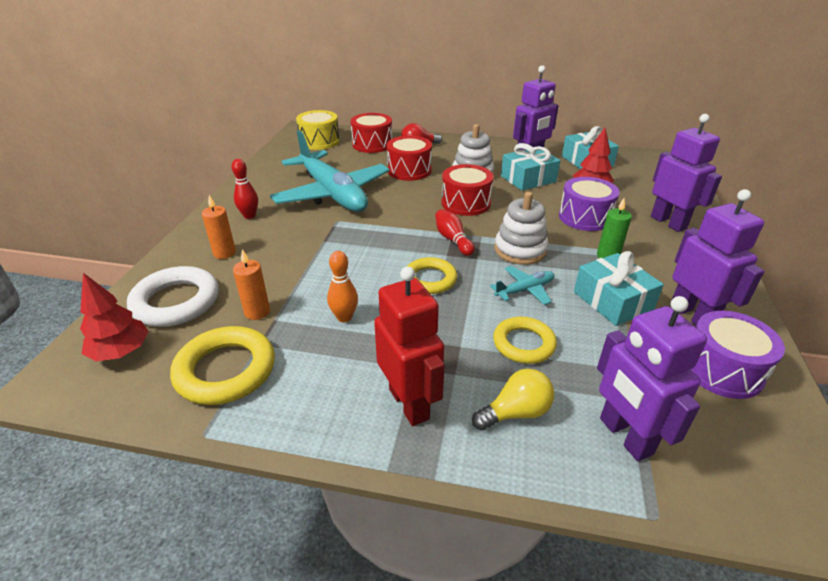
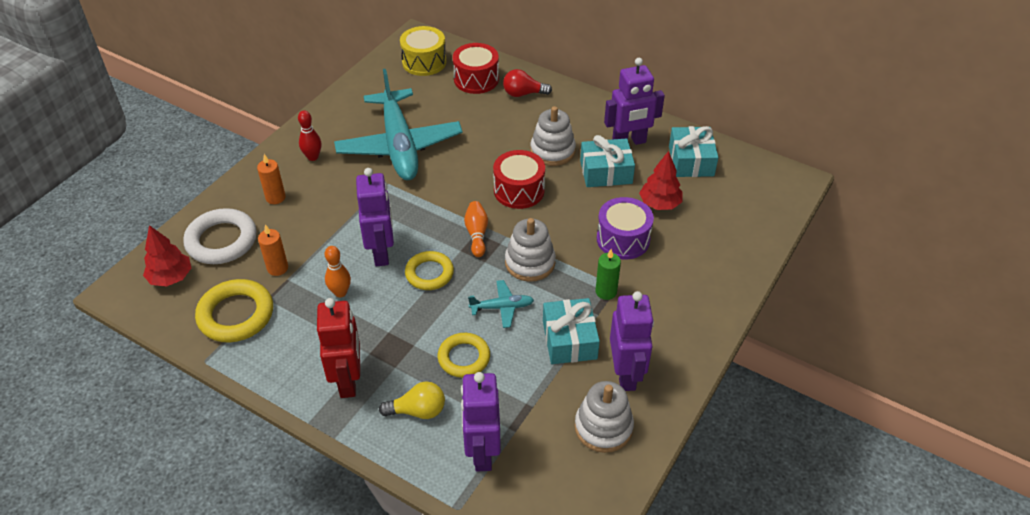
camera: 20 degrees right, 10 degrees up
red drum [387,136,432,181] -> none
red bowling pin [435,209,475,256] -> orange bowling pin [464,201,488,257]
purple robot [651,114,722,232] -> purple robot moved to [356,168,394,266]
purple drum [690,311,785,399] -> white stacking toy [575,381,634,453]

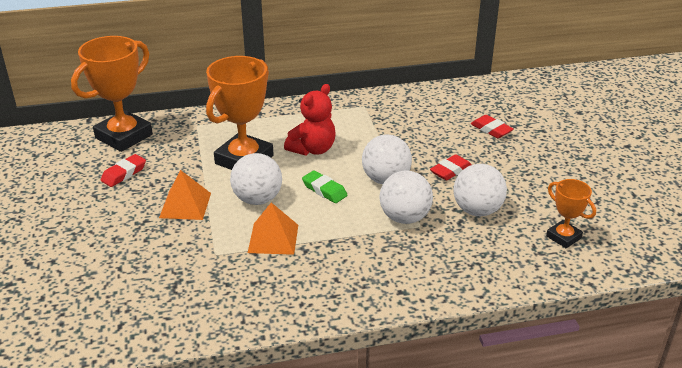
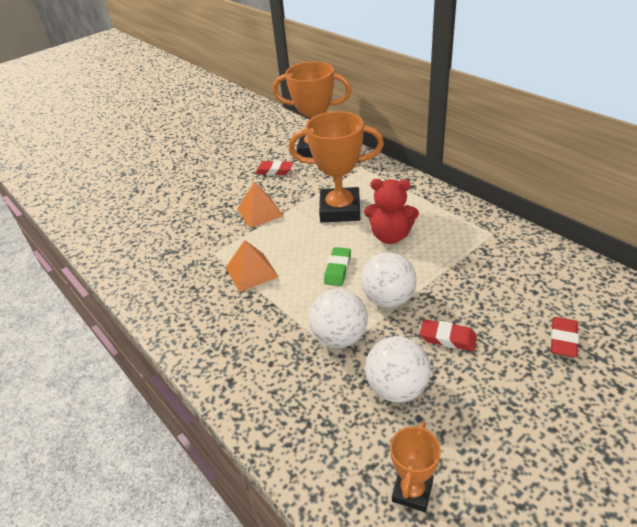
camera: 65 degrees right, 5 degrees up
white ball [230,153,282,205] -> none

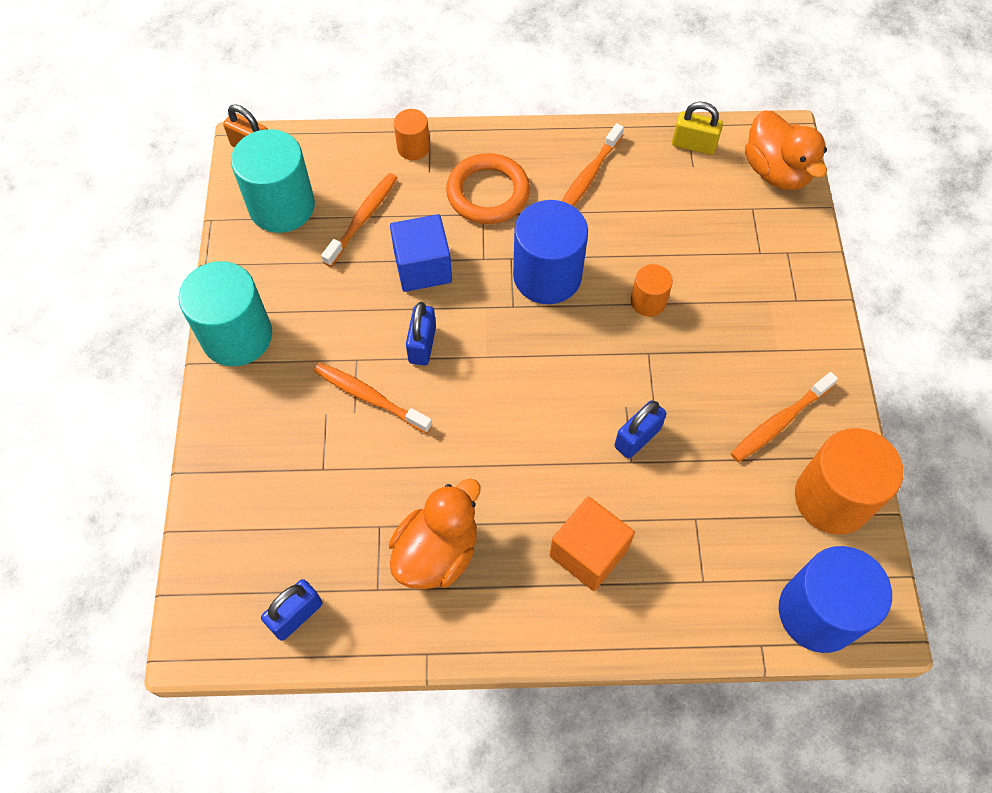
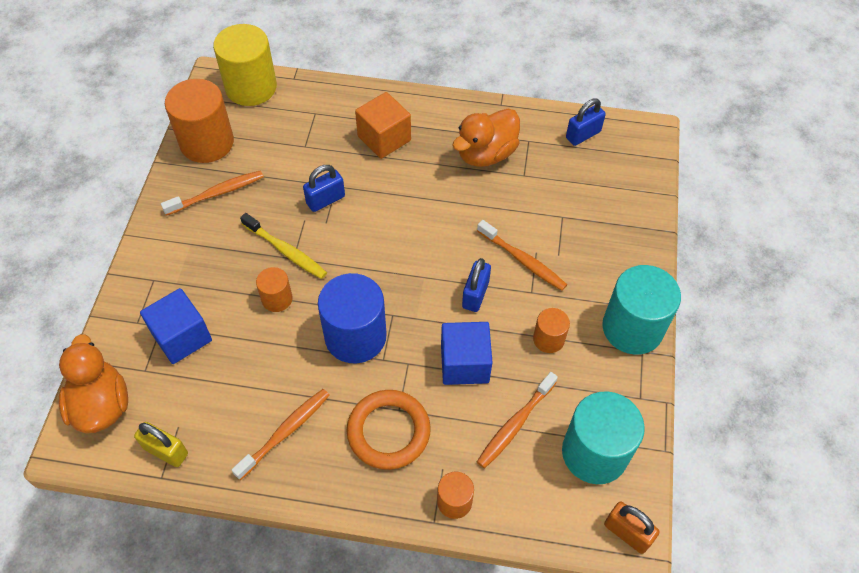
camera: 170 degrees left, 5 degrees down
blue cylinder [779,546,892,653] -> yellow cylinder [213,24,277,106]
none -> blue cube [140,288,212,364]
none -> yellow toothbrush [240,213,327,279]
none -> orange cylinder [533,308,570,353]

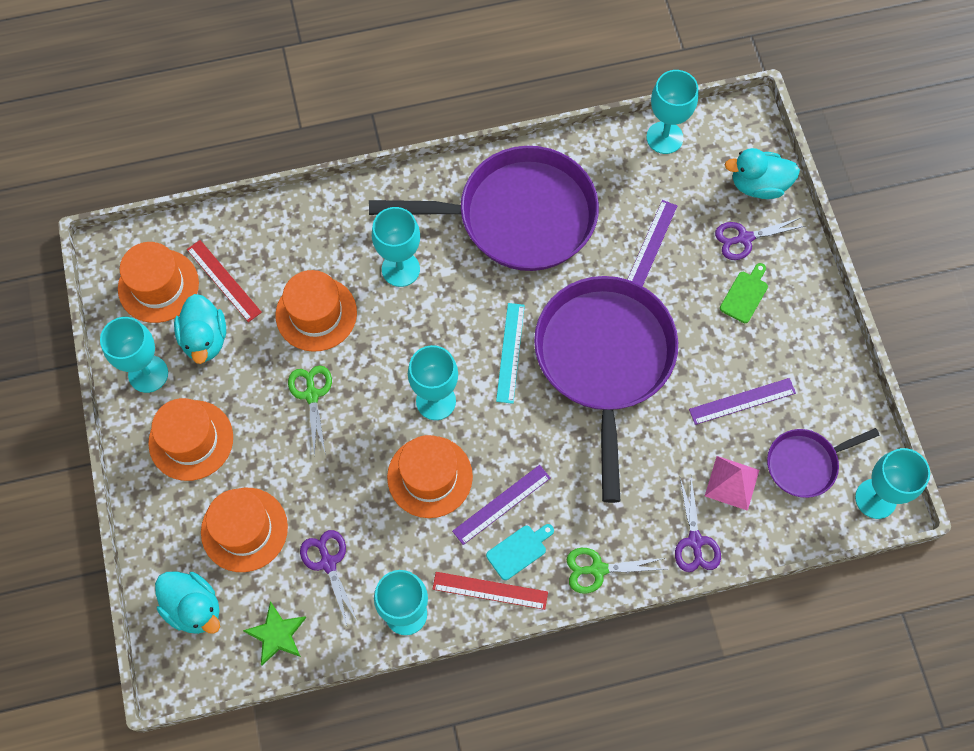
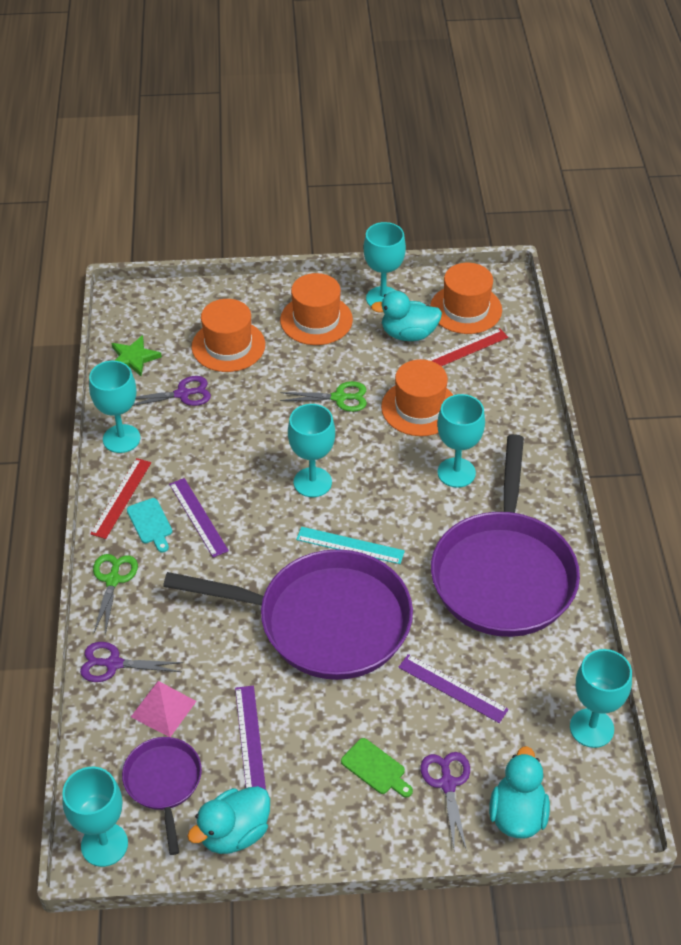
camera: 100 degrees right, 20 degrees down
turquoise duck [155,572,220,634] -> turquoise duck moved to [187,786,270,854]
orange hat [387,435,473,518] -> none

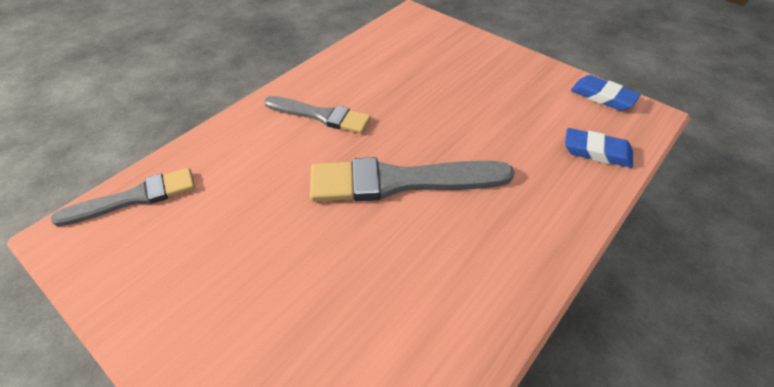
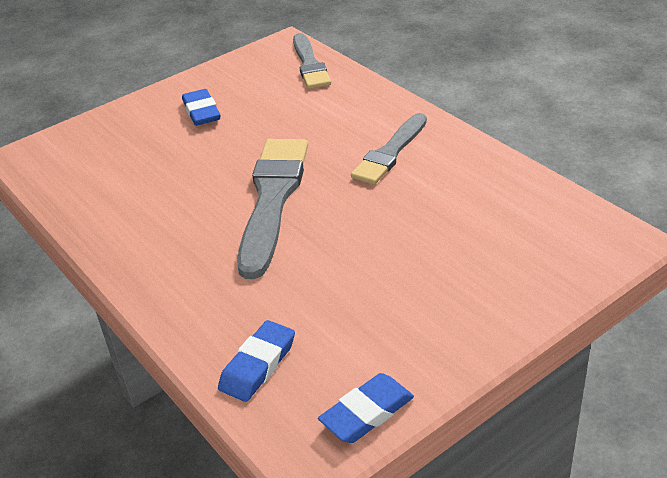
camera: 105 degrees right, 10 degrees down
none -> blue eraser [182,89,221,126]

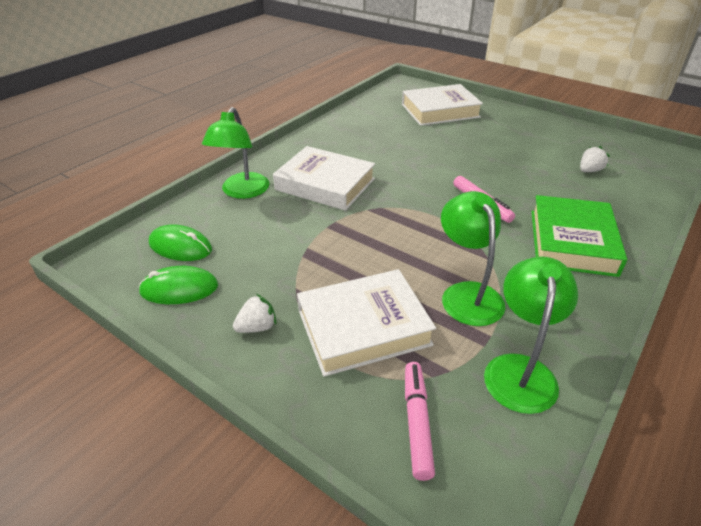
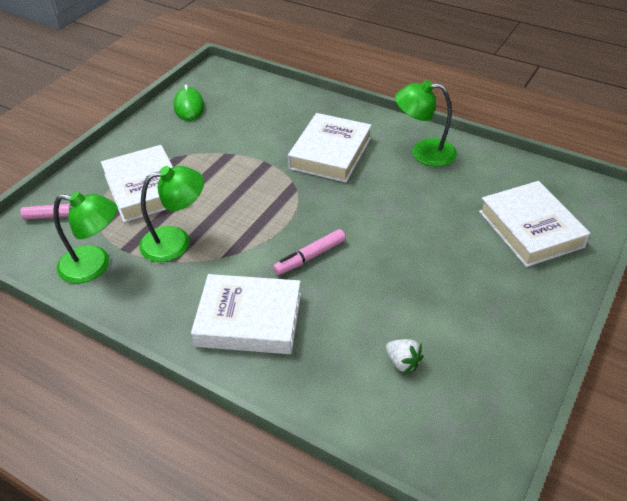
camera: 85 degrees right, 5 degrees up
green mouse [149,224,212,261] -> none
green lamp [202,107,269,199] -> green lamp moved to [395,80,457,167]
white strawberry [233,294,276,333] -> none
green book [531,195,627,277] -> white book [191,274,301,354]

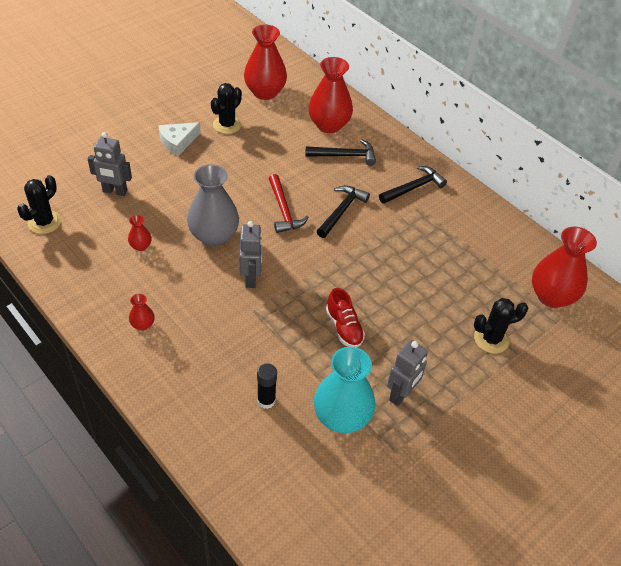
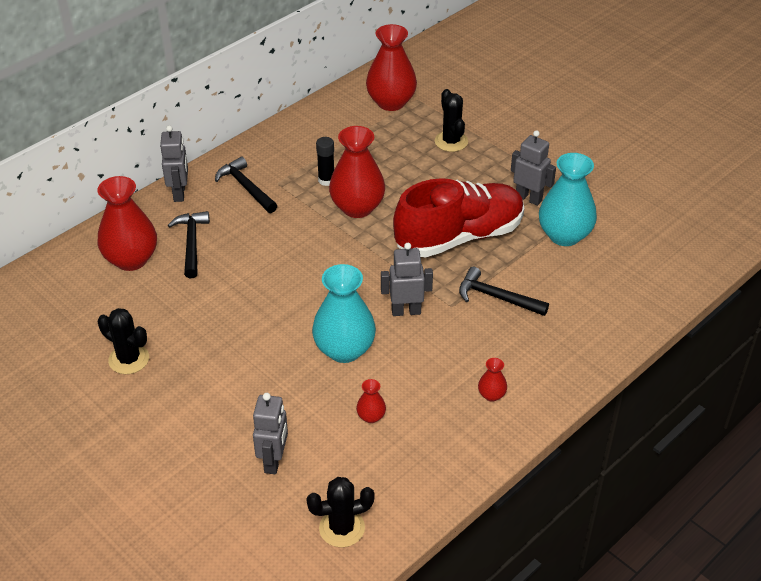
camera: 90 degrees left, 5 degrees down
black cactus [17,175,61,234] -> black cactus turned 45 degrees counterclockwise [306,477,375,548]
white cheese [158,122,201,156] -> none
grey vase [187,164,239,247] -> turquoise vase [312,264,376,363]
red vase [244,25,287,100] -> red vase moved to [329,126,385,218]
black glue stick [257,364,277,409] -> black glue stick moved to [316,137,334,186]
red hammer [269,174,309,233] -> none
black hammer [317,185,370,238] -> black hammer moved to [459,267,549,316]
red shoe [326,288,365,348] -> red shoe [393,178,524,258], size x2.22
none -> grey robot [160,125,188,202]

_Request_: Please report only the number of lines above that include "moved".

_Answer to this exercise_: 6